### STORED RECORDS ###
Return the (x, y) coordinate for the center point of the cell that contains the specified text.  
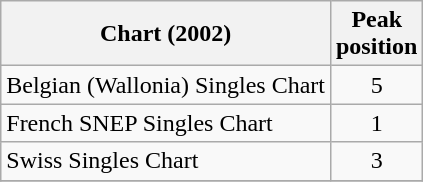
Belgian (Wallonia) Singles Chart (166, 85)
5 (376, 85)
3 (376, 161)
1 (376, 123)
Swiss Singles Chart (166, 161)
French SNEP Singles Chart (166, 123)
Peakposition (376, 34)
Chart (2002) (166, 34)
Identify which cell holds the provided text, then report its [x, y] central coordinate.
###
### STORED RECORDS ###
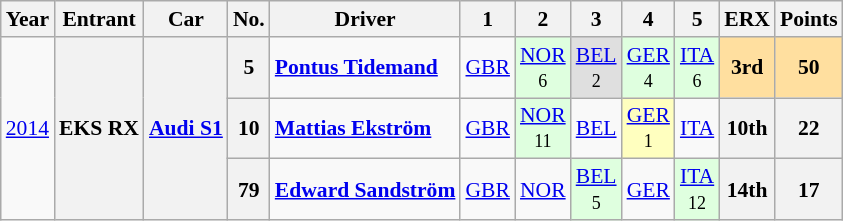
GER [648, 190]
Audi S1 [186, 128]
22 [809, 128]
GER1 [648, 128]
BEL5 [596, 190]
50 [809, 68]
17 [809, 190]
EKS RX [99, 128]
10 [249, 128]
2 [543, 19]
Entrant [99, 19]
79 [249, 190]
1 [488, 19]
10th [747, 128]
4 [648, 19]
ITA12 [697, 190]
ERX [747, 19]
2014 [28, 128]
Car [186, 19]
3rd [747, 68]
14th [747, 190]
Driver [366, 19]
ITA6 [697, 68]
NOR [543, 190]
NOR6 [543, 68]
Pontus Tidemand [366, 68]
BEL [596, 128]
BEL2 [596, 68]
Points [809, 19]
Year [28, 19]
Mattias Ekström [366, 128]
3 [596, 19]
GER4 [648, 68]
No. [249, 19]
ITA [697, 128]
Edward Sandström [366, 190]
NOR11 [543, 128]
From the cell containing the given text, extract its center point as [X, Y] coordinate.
###
Transcribe the entries in the stretch from the line that contains "Belgian (Wallonia) Singles Chart (166, 85)" through the line that contains "Identify which cell", with both of those lines included.

• [EXERCISE OUTPUT]
Belgian (Wallonia) Singles Chart (166, 85)
5 (376, 85)
3 (376, 161)
1 (376, 123)
Swiss Singles Chart (166, 161)
French SNEP Singles Chart (166, 123)
Peakposition (376, 34)
Chart (2002) (166, 34)
Identify which cell holds the provided text, then report its [x, y] central coordinate.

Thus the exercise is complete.